::: Data section

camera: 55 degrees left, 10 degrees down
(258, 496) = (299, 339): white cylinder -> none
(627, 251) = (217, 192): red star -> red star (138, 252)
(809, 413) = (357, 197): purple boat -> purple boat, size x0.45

::::::
::: Data section

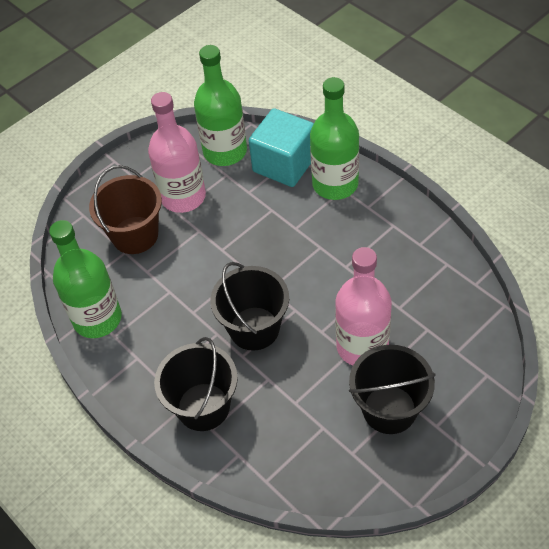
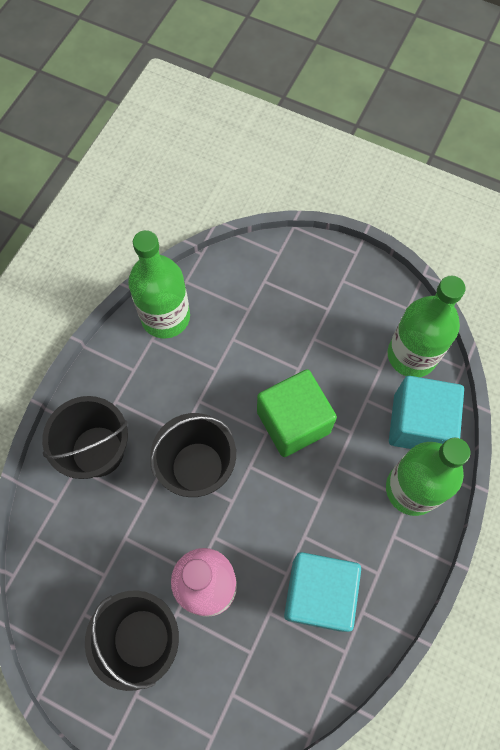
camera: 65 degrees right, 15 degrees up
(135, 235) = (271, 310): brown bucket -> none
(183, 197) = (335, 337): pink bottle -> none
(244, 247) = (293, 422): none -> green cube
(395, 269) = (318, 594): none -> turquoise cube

::::::

● **Task description**:
Copy all lines from the material above that hold the word "none".

● **Problem solution**:
(258, 496) = (299, 339): white cylinder -> none
(135, 235) = (271, 310): brown bucket -> none
(183, 197) = (335, 337): pink bottle -> none
(244, 247) = (293, 422): none -> green cube
(395, 269) = (318, 594): none -> turquoise cube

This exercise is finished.